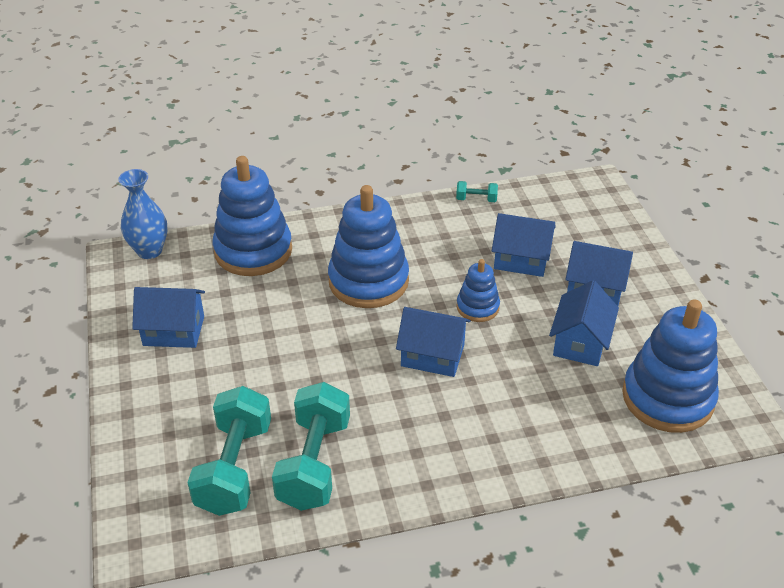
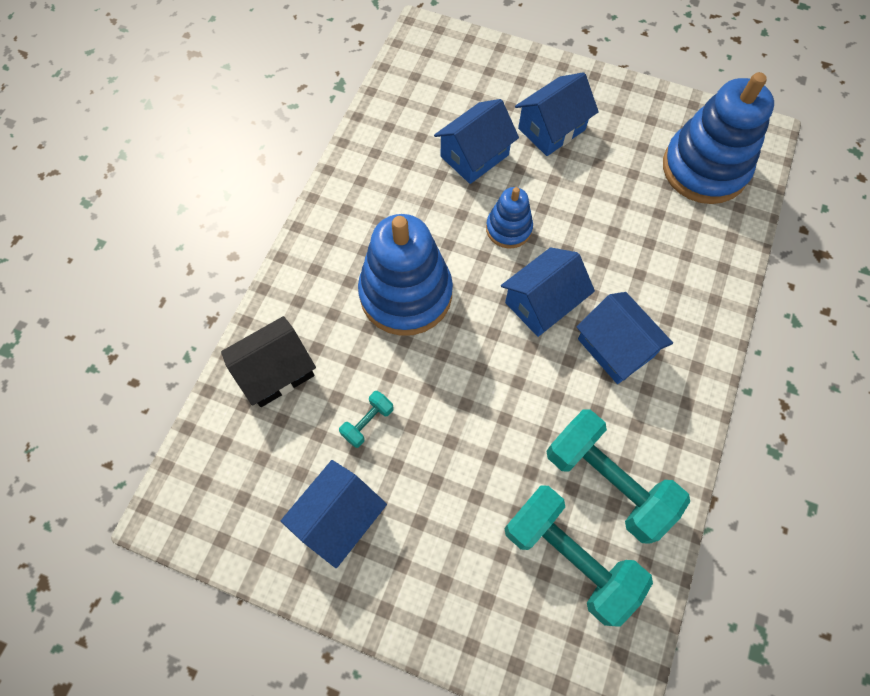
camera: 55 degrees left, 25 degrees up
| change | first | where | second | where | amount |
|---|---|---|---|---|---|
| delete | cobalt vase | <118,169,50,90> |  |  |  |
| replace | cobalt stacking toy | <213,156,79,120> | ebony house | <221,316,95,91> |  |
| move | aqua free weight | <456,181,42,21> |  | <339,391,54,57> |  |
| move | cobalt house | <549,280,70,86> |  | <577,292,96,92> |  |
::::::::
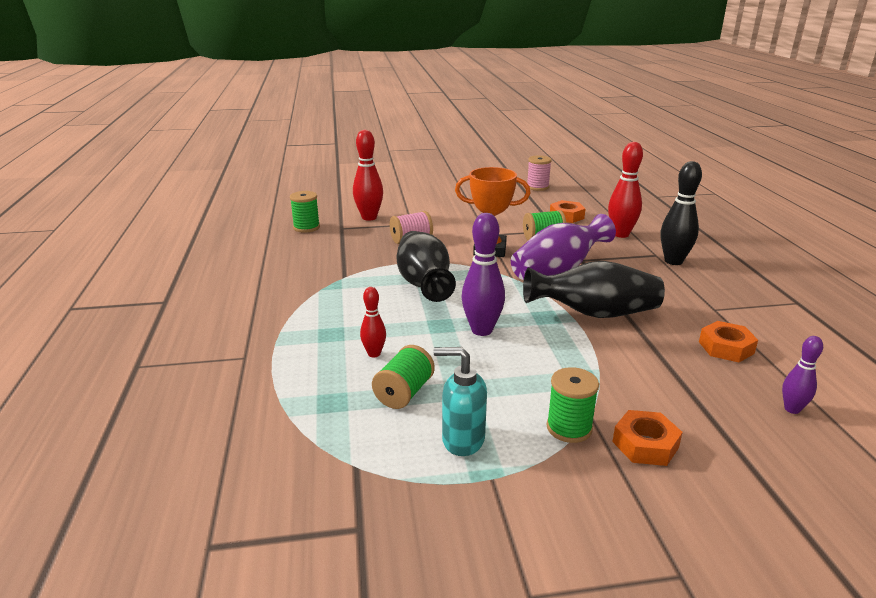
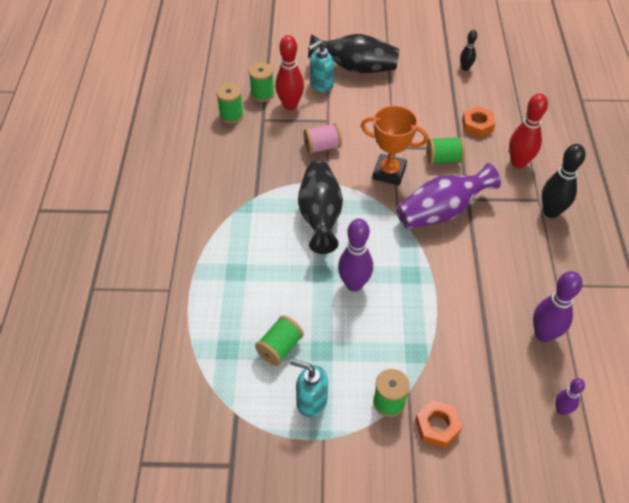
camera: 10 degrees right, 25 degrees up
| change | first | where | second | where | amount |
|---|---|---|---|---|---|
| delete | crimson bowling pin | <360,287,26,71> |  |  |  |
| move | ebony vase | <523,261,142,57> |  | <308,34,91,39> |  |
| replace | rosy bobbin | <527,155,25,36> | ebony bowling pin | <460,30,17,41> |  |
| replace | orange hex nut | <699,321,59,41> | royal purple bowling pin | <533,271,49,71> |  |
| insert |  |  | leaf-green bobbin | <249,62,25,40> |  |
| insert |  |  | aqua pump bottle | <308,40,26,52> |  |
::::::::
Activity
Give back precisely the lines above that start at the line containing "leaf-green bobbin |" and end at the line containing "aqua pump bottle", inclusive. No other lines belong in the output.

Result
| insert |  |  | leaf-green bobbin | <249,62,25,40> |  |
| insert |  |  | aqua pump bottle | <308,40,26,52> |  |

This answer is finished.